Given material:
________
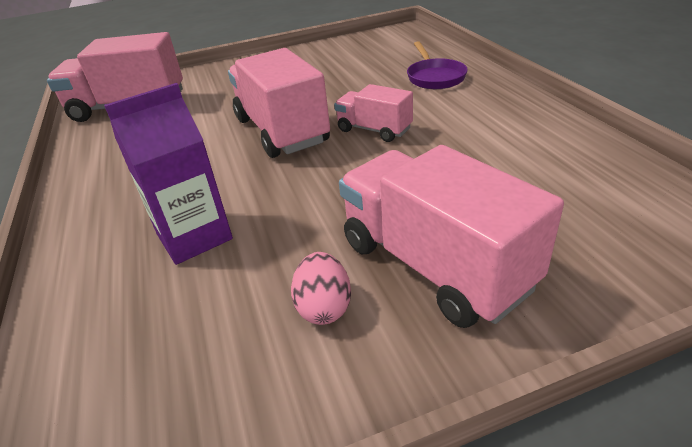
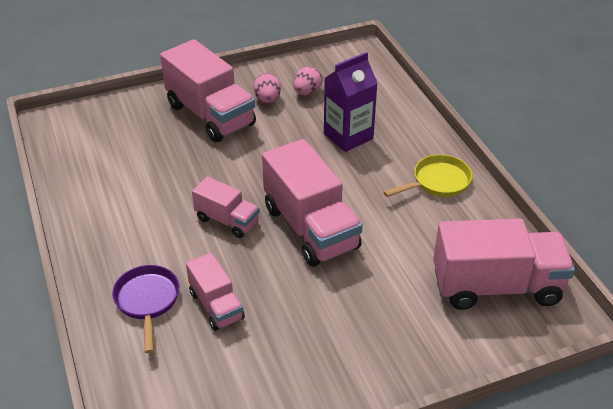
camera: 175 degrees right, 5 degrees up
(109, 182) = (438, 182): none -> yellow pan
(237, 331) = (307, 92): none -> pink egg
(373, 80) = (216, 305): none -> pink truck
________
Problem:
Please reproduce the whole listing exactly; the pictures stay out.

Exercise result:
camera: 175 degrees right, 5 degrees up
(109, 182) = (438, 182): none -> yellow pan
(237, 331) = (307, 92): none -> pink egg
(373, 80) = (216, 305): none -> pink truck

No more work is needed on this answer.